'''

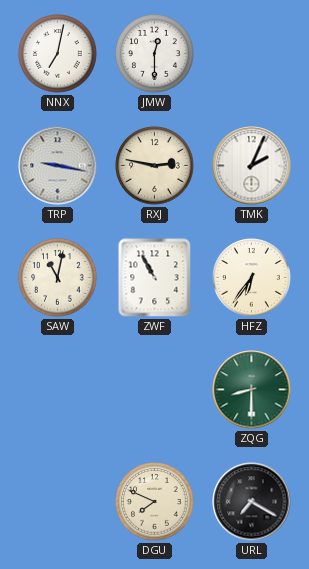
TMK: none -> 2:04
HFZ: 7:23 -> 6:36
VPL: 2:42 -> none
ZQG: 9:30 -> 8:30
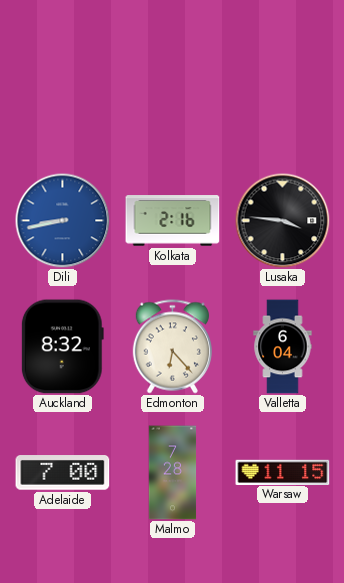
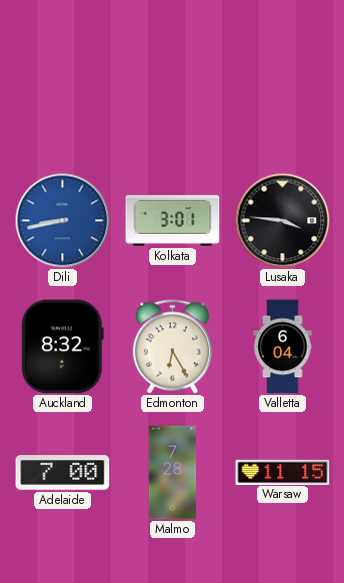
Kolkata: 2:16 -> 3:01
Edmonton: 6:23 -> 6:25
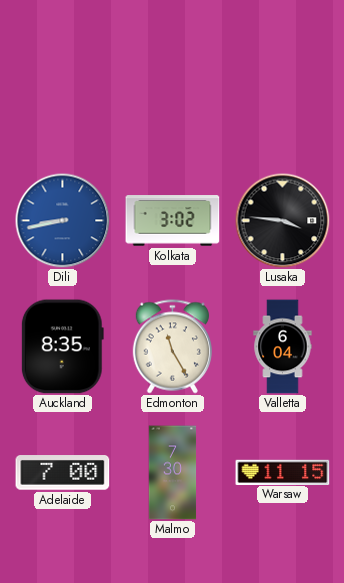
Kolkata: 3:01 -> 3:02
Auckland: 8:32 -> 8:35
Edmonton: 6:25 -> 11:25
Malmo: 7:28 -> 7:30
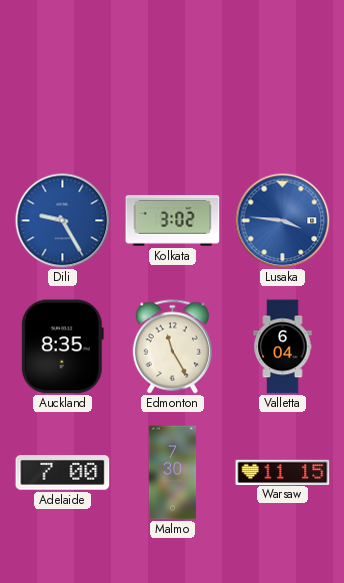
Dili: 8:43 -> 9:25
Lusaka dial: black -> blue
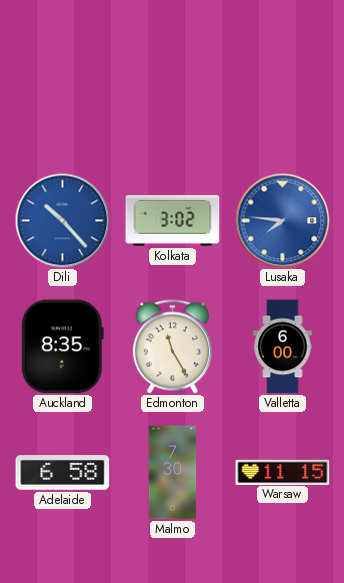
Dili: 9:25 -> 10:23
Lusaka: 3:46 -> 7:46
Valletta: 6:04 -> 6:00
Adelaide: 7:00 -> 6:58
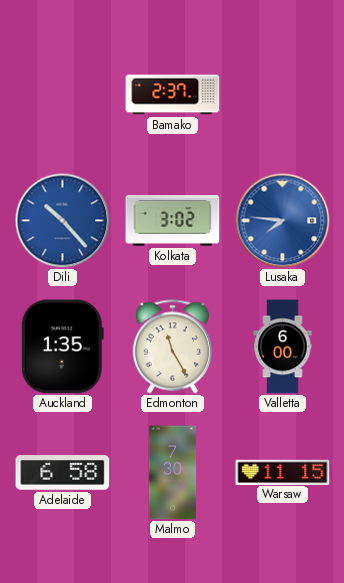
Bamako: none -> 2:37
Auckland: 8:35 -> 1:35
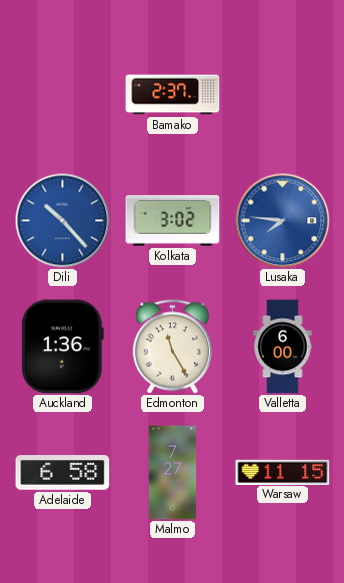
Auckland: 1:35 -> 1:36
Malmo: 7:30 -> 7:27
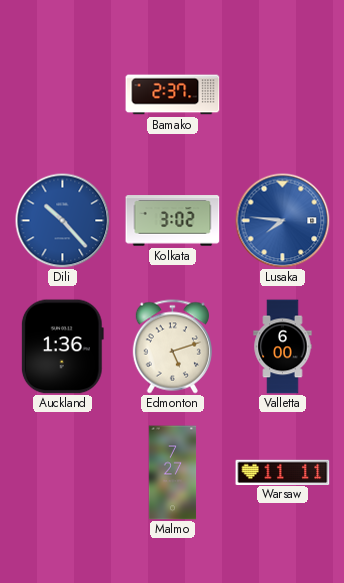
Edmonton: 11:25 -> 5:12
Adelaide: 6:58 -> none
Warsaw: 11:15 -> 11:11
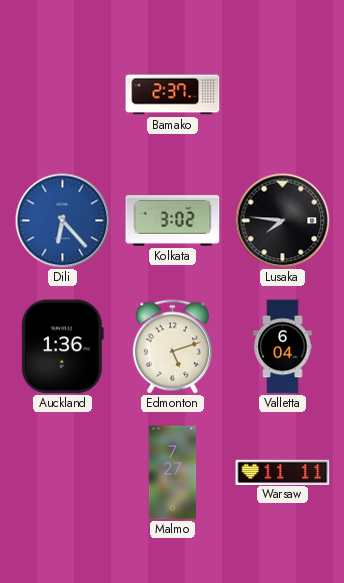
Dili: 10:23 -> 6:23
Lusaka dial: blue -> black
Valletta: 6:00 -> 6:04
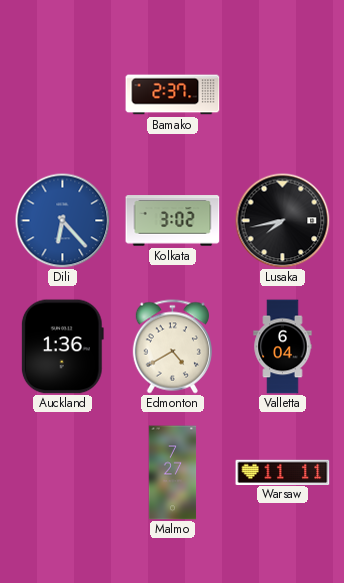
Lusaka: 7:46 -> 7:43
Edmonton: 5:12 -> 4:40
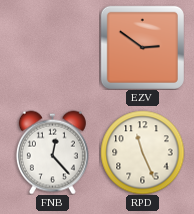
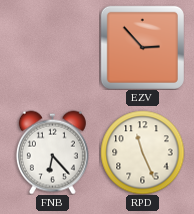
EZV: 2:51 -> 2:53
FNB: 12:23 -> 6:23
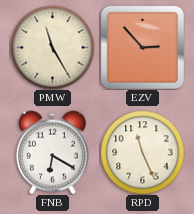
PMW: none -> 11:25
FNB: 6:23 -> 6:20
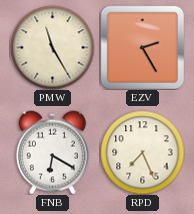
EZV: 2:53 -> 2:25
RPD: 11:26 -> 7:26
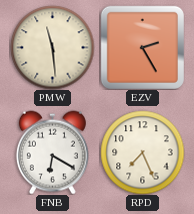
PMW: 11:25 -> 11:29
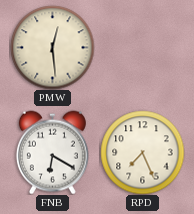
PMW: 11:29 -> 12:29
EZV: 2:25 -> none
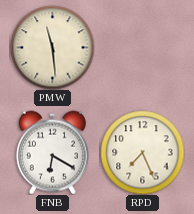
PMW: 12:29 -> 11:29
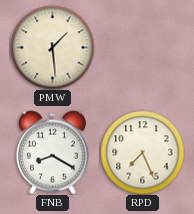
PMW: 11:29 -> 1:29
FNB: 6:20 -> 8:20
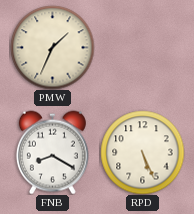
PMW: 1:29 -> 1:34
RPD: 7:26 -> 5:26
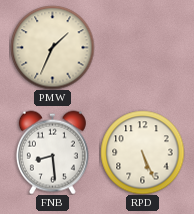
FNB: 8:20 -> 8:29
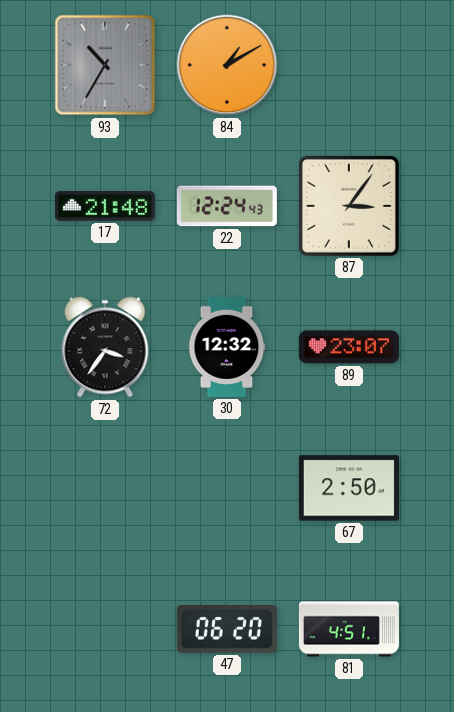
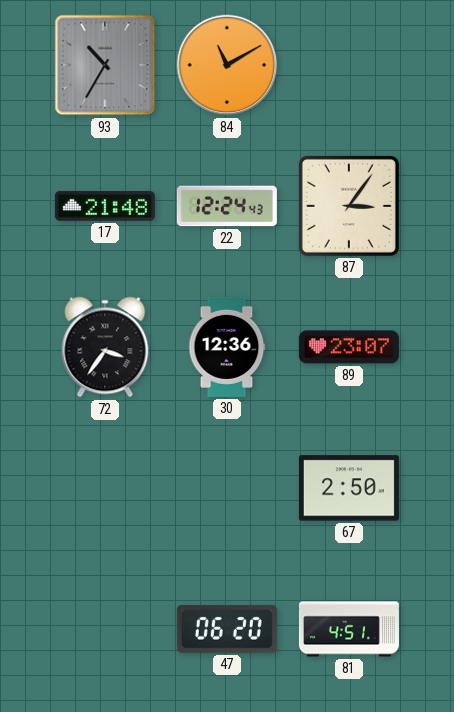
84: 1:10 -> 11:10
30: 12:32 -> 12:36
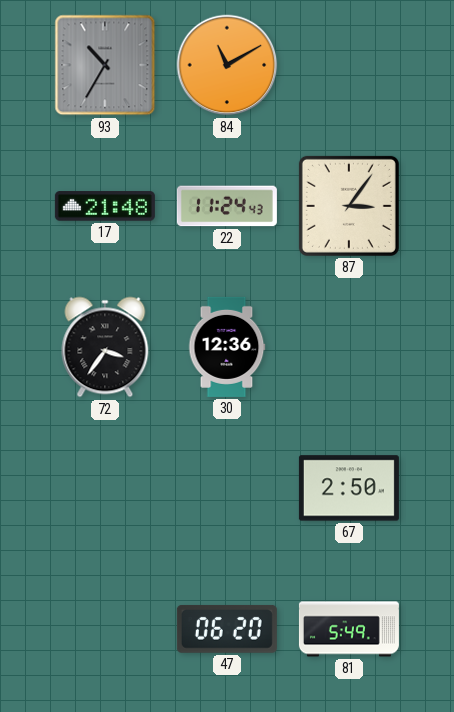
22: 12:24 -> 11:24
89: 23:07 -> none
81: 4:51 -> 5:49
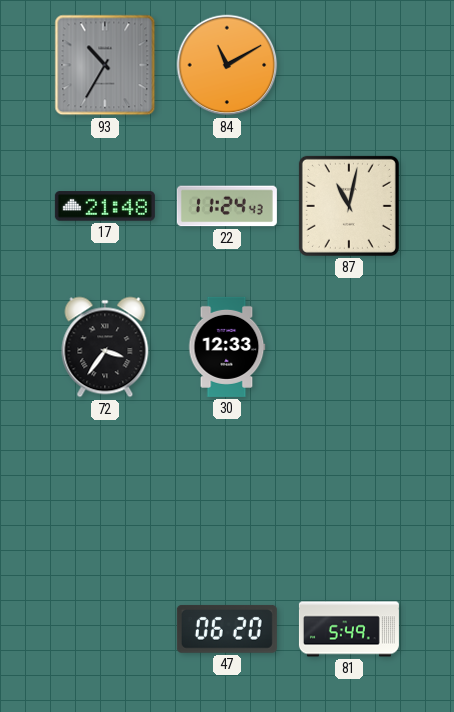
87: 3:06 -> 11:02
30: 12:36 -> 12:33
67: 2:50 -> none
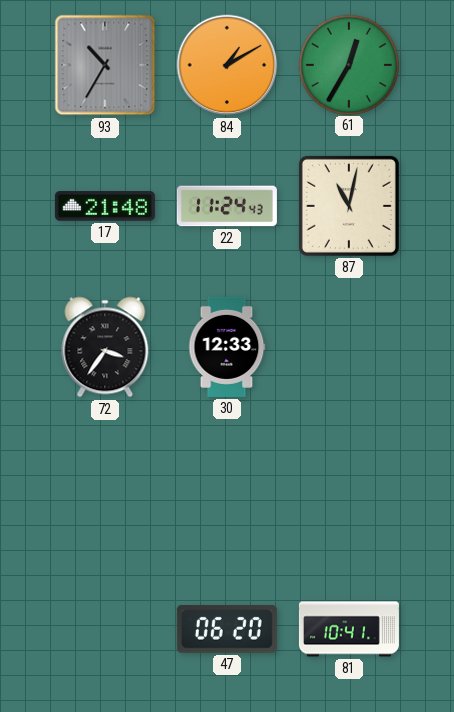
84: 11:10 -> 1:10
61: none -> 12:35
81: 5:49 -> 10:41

'''

WHAT YOU HAVE TO DO: Copy every line of the listing above without changing anything, and leave out the pictures.

RESULT FOR THIS TASK:
TMK: none -> 2:04
HFZ: 7:23 -> 6:36
VPL: 2:42 -> none
ZQG: 9:30 -> 8:30
Kolkata: 2:16 -> 3:01
Edmonton: 6:23 -> 6:25
Kolkata: 3:01 -> 3:02
Auckland: 8:32 -> 8:35
Edmonton: 6:25 -> 11:25
Malmo: 7:28 -> 7:30
Dili: 8:43 -> 9:25
Lusaka dial: black -> blue
Dili: 9:25 -> 10:23
Lusaka: 3:46 -> 7:46
Valletta: 6:04 -> 6:00
Adelaide: 7:00 -> 6:58
Bamako: none -> 2:37
Auckland: 8:35 -> 1:35
Auckland: 1:35 -> 1:36
Malmo: 7:30 -> 7:27
Edmonton: 11:25 -> 5:12
Adelaide: 6:58 -> none
Warsaw: 11:15 -> 11:11
Dili: 10:23 -> 6:23
Lusaka dial: blue -> black
Valletta: 6:00 -> 6:04
Lusaka: 7:46 -> 7:43
Edmonton: 5:12 -> 4:40
EZV: 2:51 -> 2:53
FNB: 12:23 -> 6:23
PMW: none -> 11:25
FNB: 6:23 -> 6:20
EZV: 2:53 -> 2:25
RPD: 11:26 -> 7:26
PMW: 11:25 -> 11:29
PMW: 11:29 -> 12:29
EZV: 2:25 -> none
PMW: 12:29 -> 11:29
PMW: 11:29 -> 1:29
FNB: 6:20 -> 8:20
PMW: 1:29 -> 1:34
RPD: 7:26 -> 5:26
FNB: 8:20 -> 8:29
84: 1:10 -> 11:10
30: 12:32 -> 12:36
22: 12:24 -> 11:24
89: 23:07 -> none
81: 4:51 -> 5:49
87: 3:06 -> 11:02
30: 12:36 -> 12:33
67: 2:50 -> none
84: 11:10 -> 1:10
61: none -> 12:35
81: 5:49 -> 10:41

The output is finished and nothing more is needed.